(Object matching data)
____________

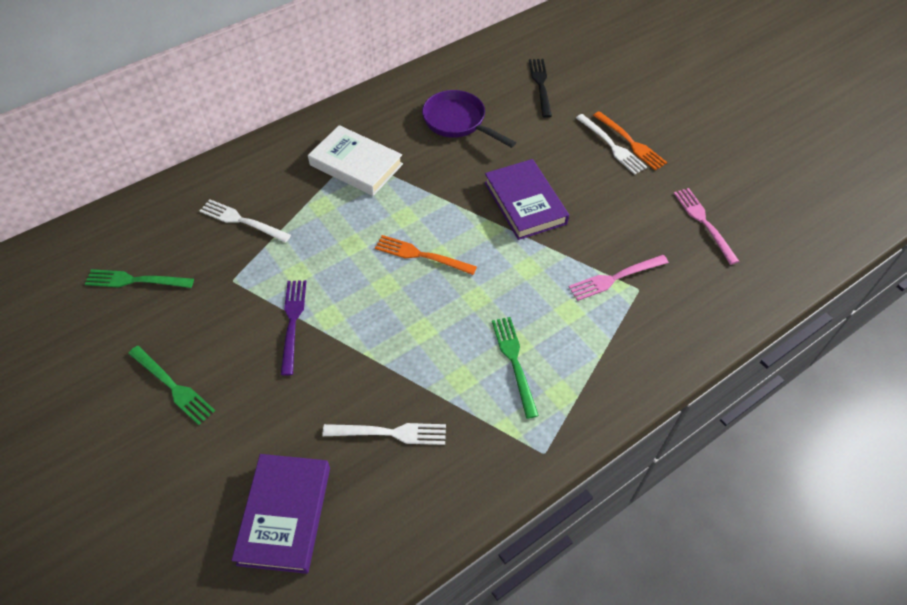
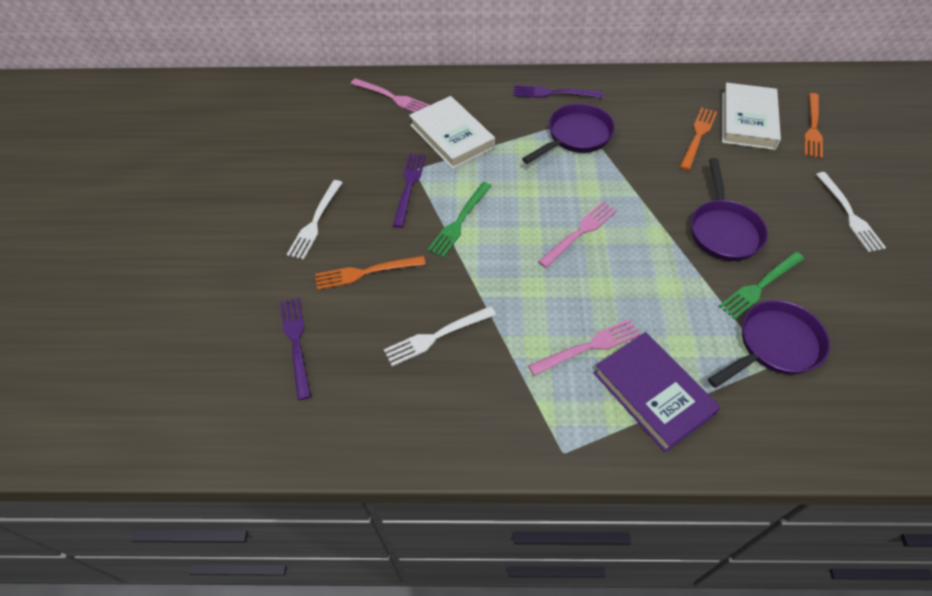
black fork: 1 -> 0
green fork: 3 -> 2
orange fork: 2 -> 3
pink fork: 2 -> 3
purple book: 2 -> 1
purple fork: 1 -> 3
purple pan: 1 -> 3
white book: 1 -> 2

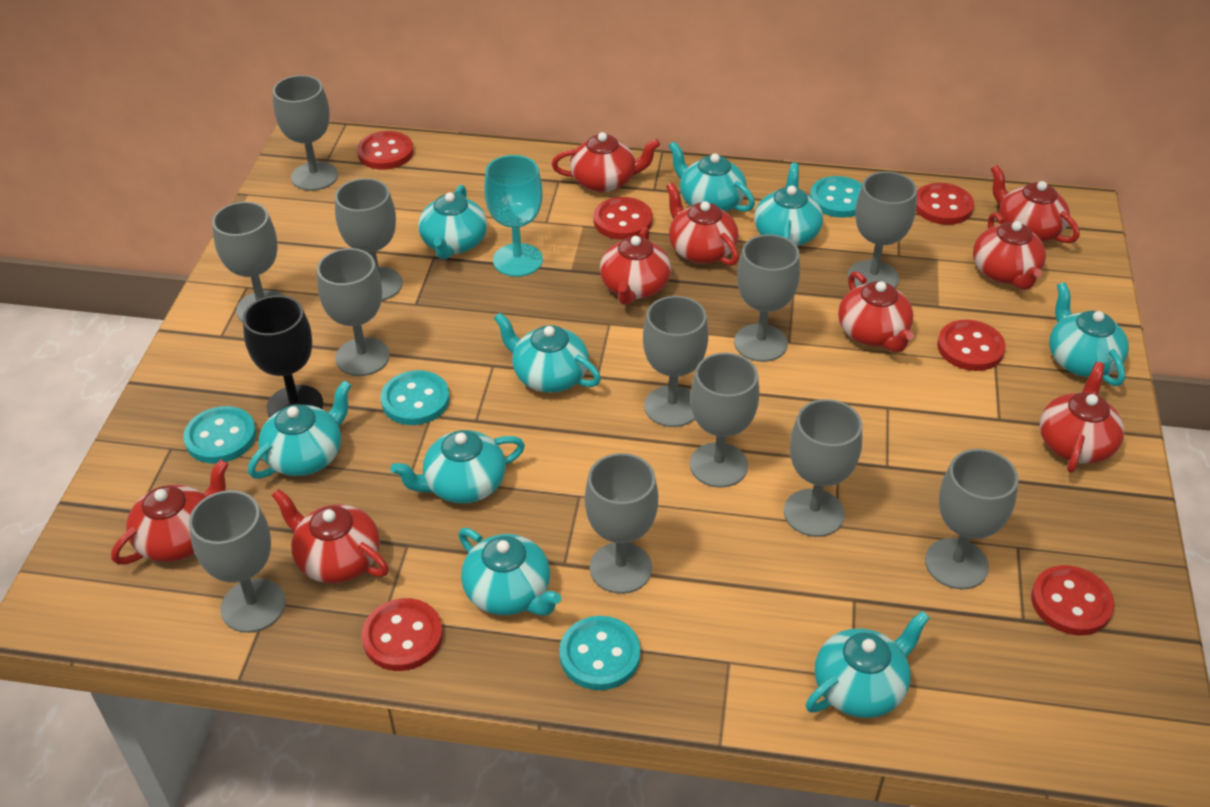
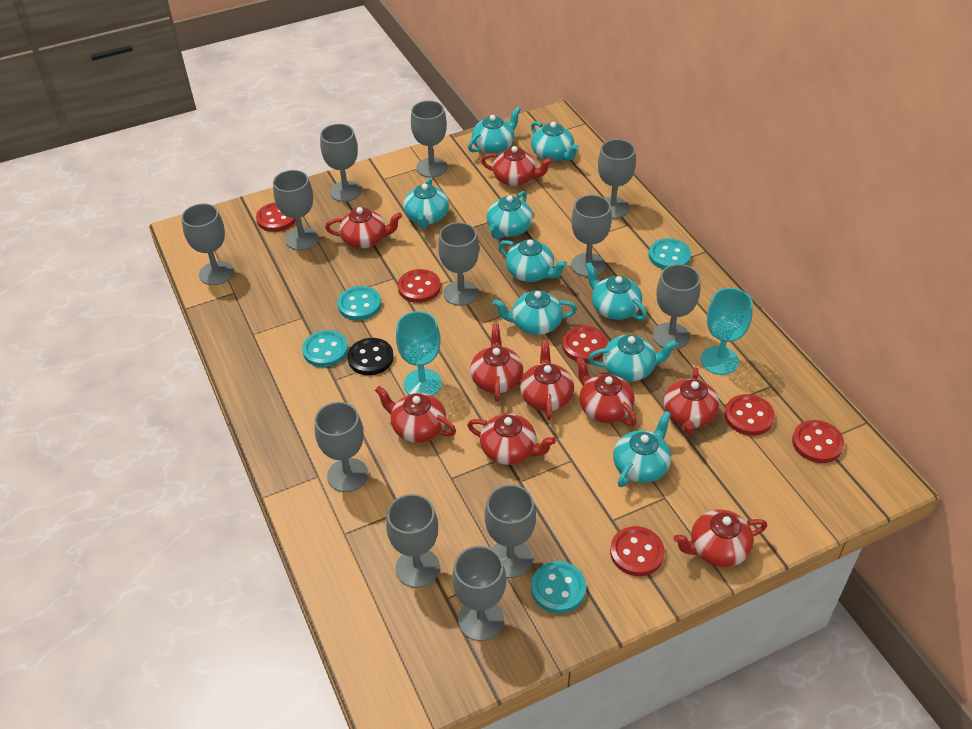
black button: 0 -> 1
black goblet: 1 -> 0
turquoise goblet: 1 -> 2

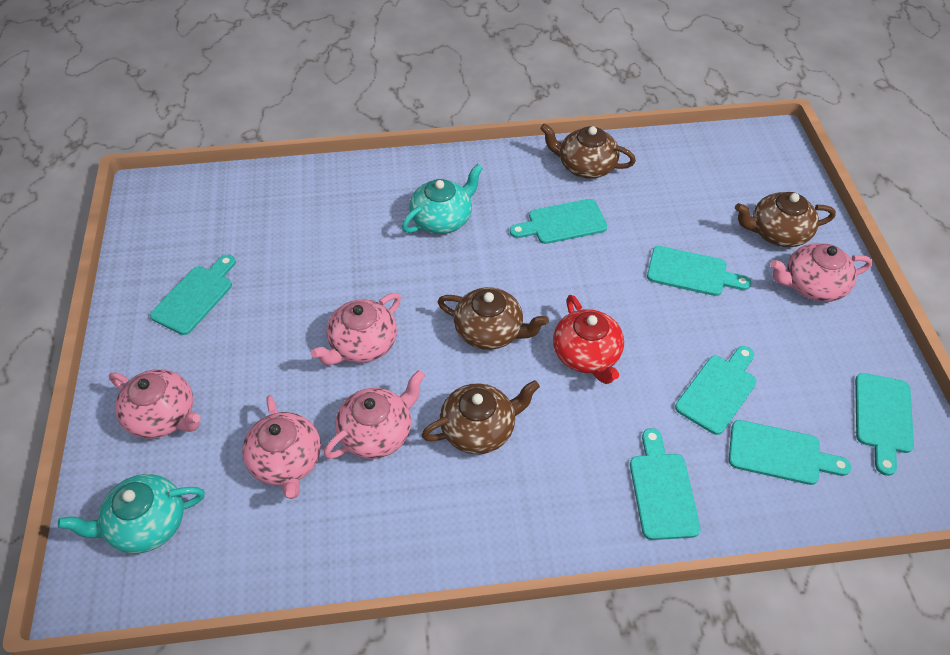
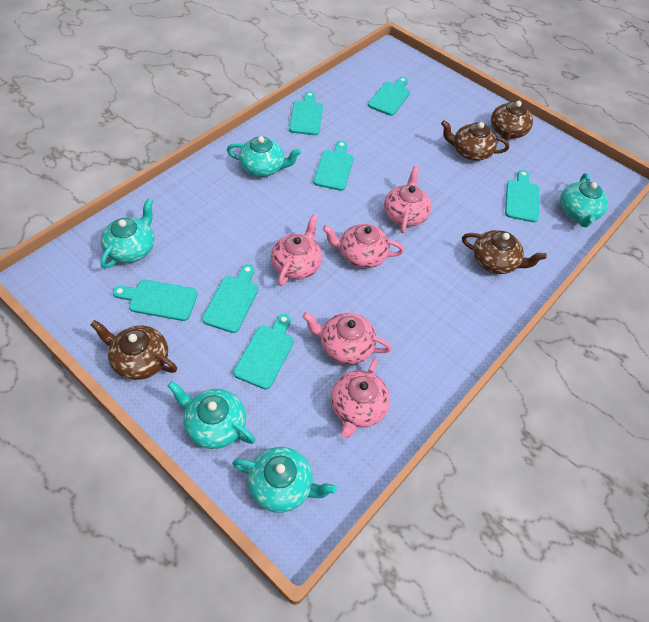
red teapot: 1 -> 0
turquoise teapot: 2 -> 5

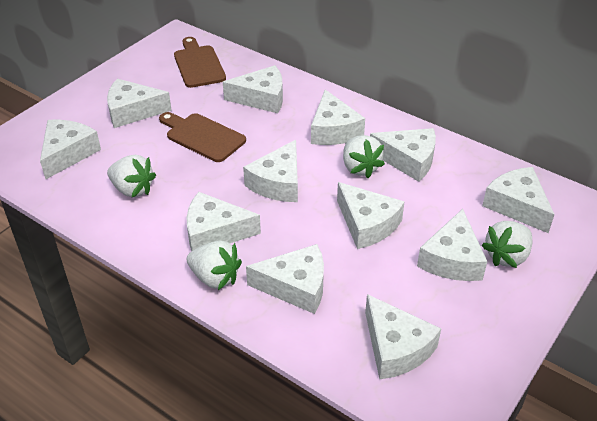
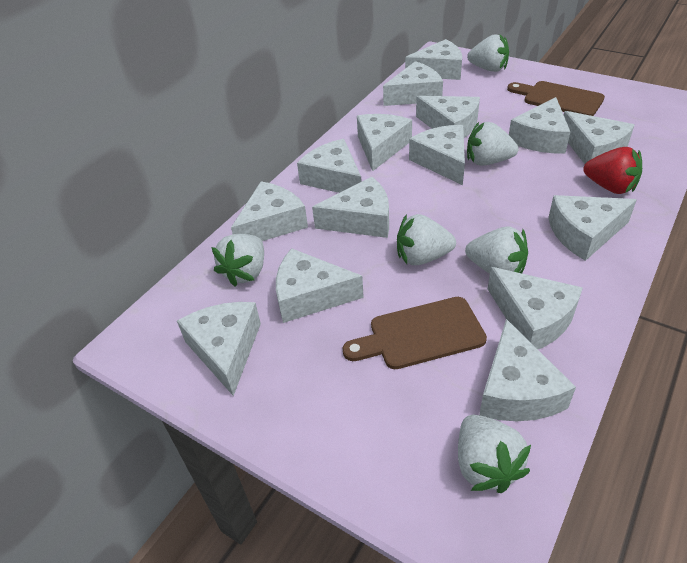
red strawberry: 0 -> 1
white cheese: 12 -> 15
white strawberry: 4 -> 6

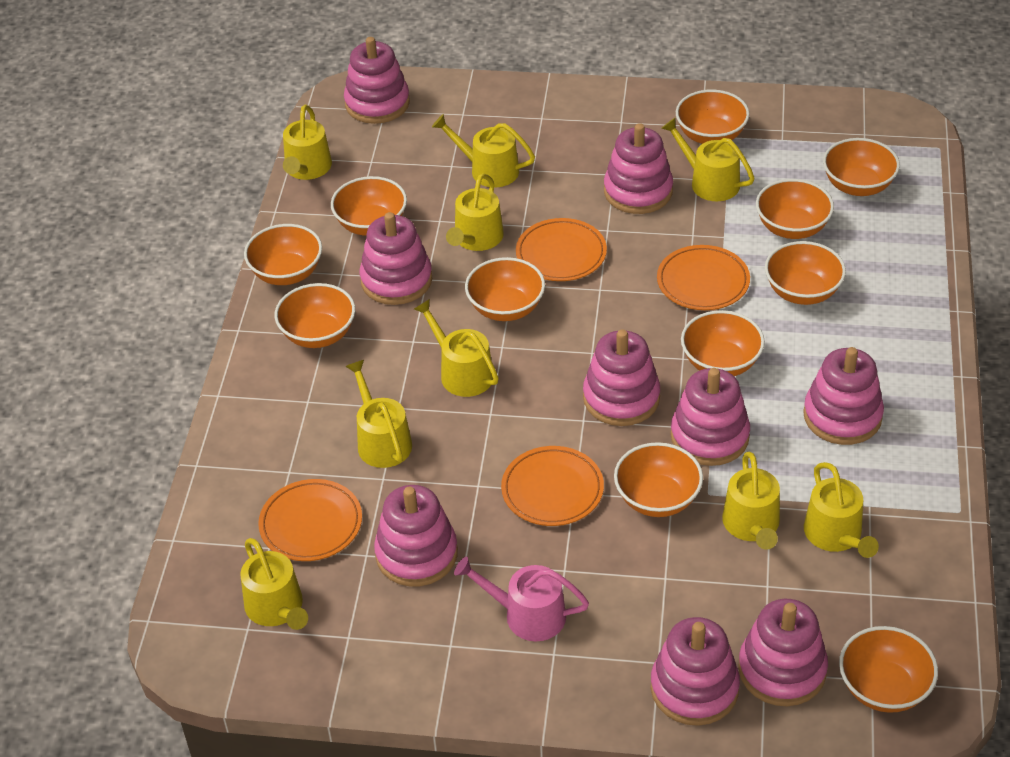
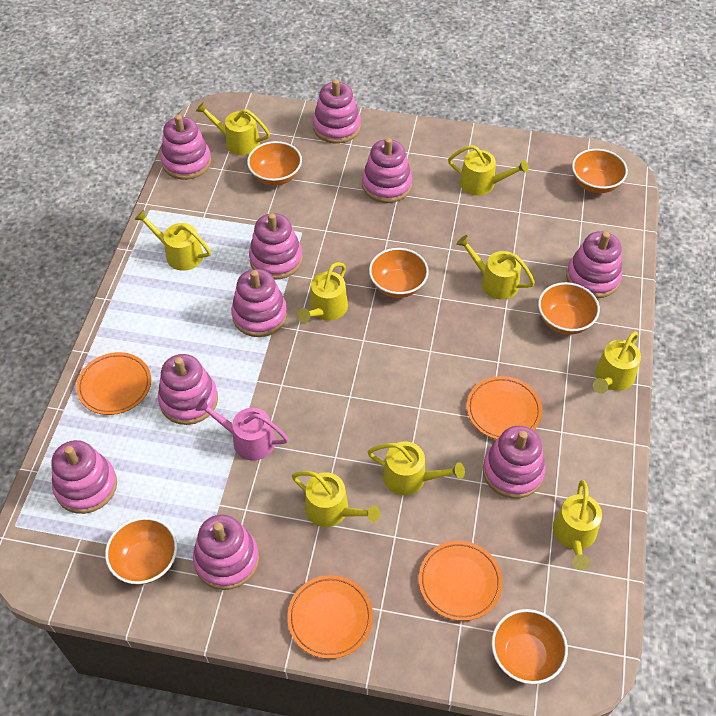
orange bowl: 11 -> 6
pink stacking toy: 9 -> 10

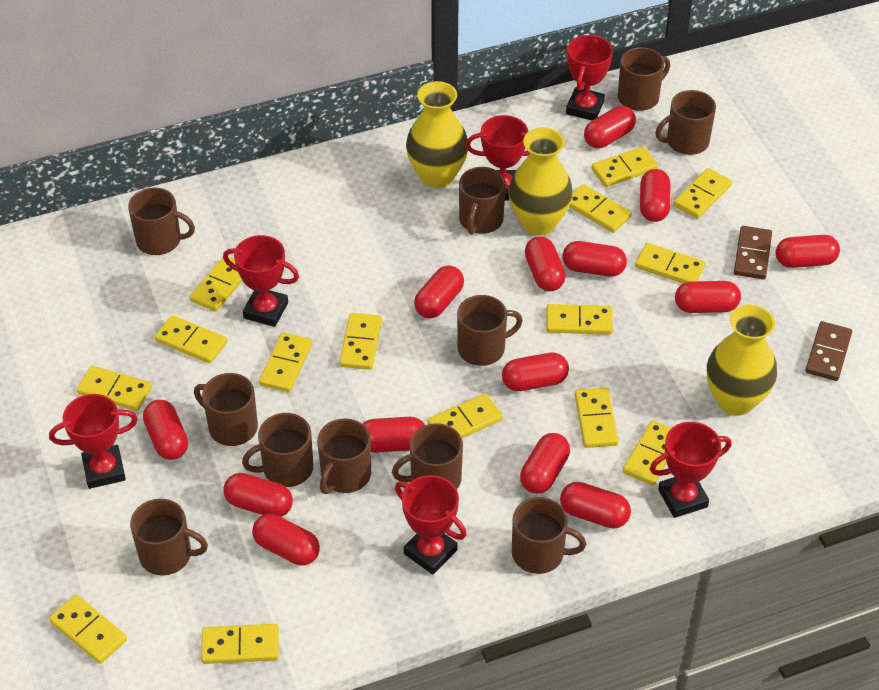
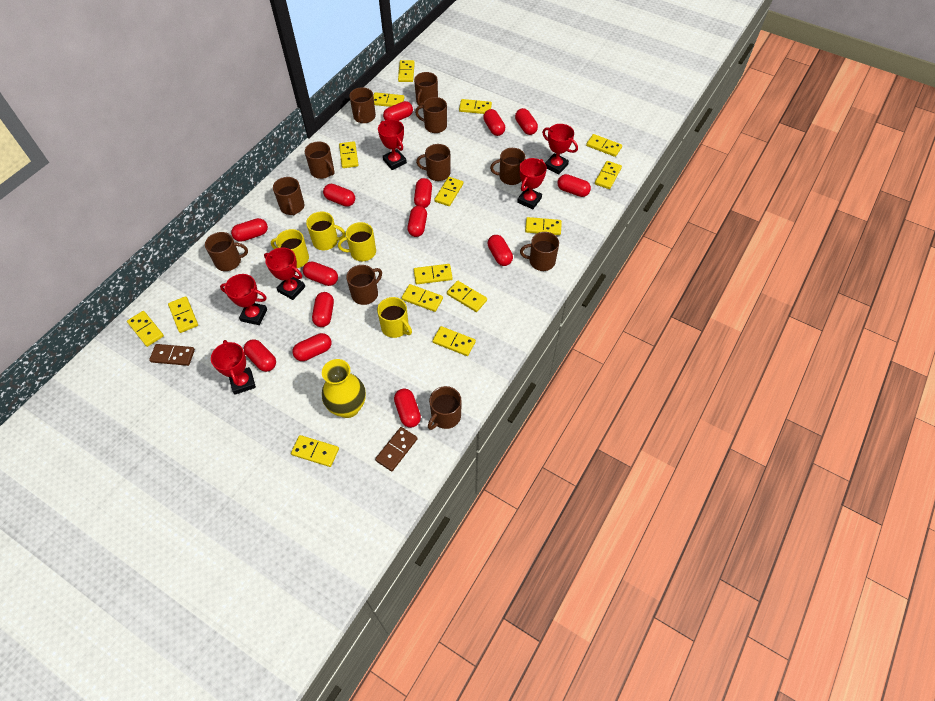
yellow mug: 0 -> 4
yellow vase: 3 -> 1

____________

What's needed is every line above, retyped exactly and free of pictures.

black fork: 1 -> 0
green fork: 3 -> 2
orange fork: 2 -> 3
pink fork: 2 -> 3
purple book: 2 -> 1
purple fork: 1 -> 3
purple pan: 1 -> 3
white book: 1 -> 2

black button: 0 -> 1
black goblet: 1 -> 0
turquoise goblet: 1 -> 2

red teapot: 1 -> 0
turquoise teapot: 2 -> 5

red strawberry: 0 -> 1
white cheese: 12 -> 15
white strawberry: 4 -> 6

orange bowl: 11 -> 6
pink stacking toy: 9 -> 10

yellow mug: 0 -> 4
yellow vase: 3 -> 1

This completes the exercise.